*Problem requirements*. From the line that contains "The plane in" to the last line of the entries, set down each line exactly as written, both ends included, with nothing else.
##### Provided data #####
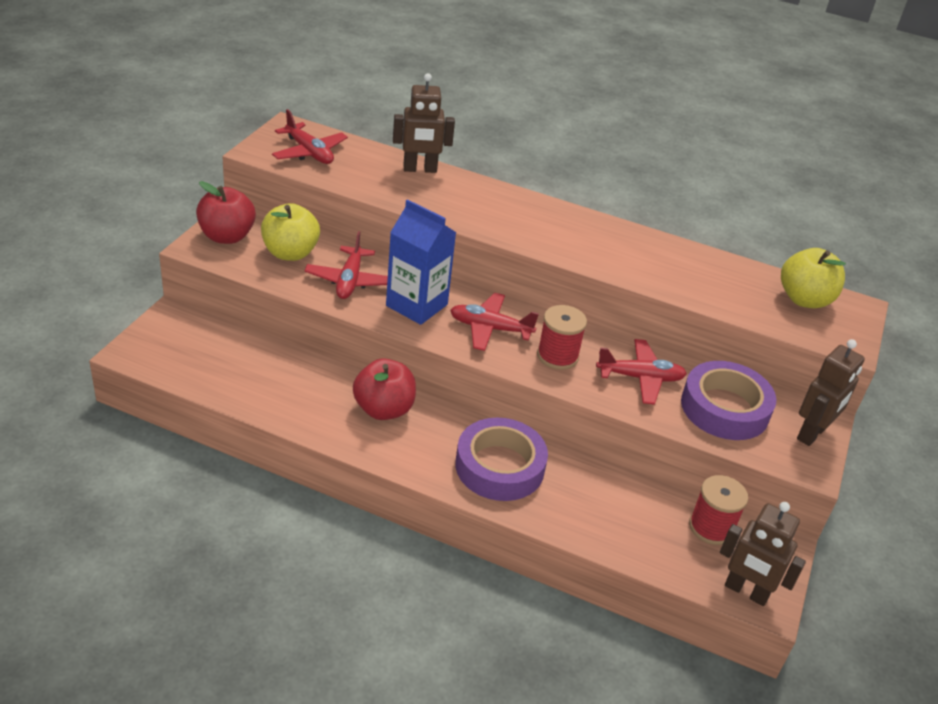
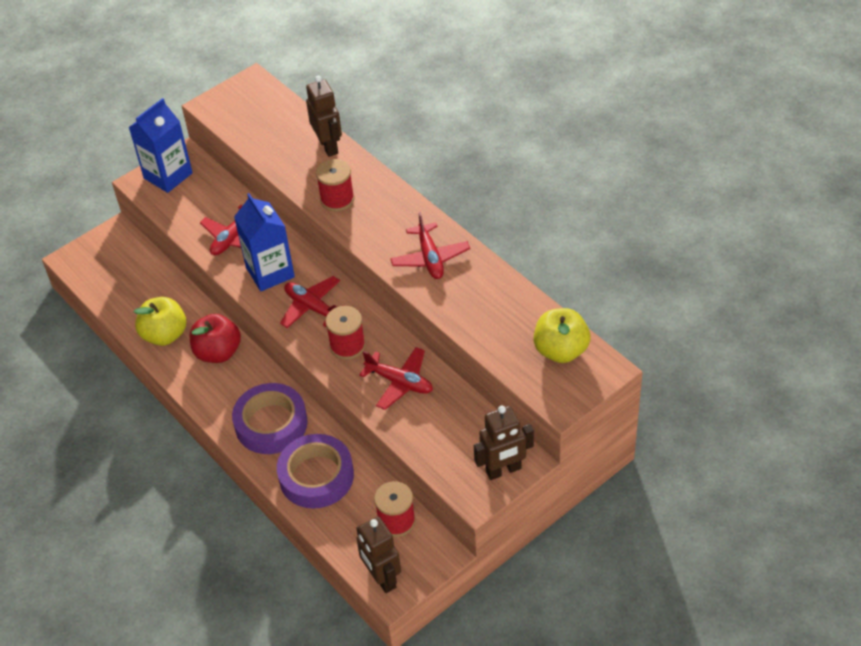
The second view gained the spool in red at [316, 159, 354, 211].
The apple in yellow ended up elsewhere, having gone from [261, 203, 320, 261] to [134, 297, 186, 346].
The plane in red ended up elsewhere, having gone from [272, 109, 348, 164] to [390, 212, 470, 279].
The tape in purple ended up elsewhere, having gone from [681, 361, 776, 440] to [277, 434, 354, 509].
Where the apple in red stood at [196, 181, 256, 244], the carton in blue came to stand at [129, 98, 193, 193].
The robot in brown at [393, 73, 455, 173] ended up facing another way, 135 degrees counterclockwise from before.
#####
*Exercise answer*.
The plane in red ended up elsewhere, having gone from [272, 109, 348, 164] to [390, 212, 470, 279].
The tape in purple ended up elsewhere, having gone from [681, 361, 776, 440] to [277, 434, 354, 509].
Where the apple in red stood at [196, 181, 256, 244], the carton in blue came to stand at [129, 98, 193, 193].
The robot in brown at [393, 73, 455, 173] ended up facing another way, 135 degrees counterclockwise from before.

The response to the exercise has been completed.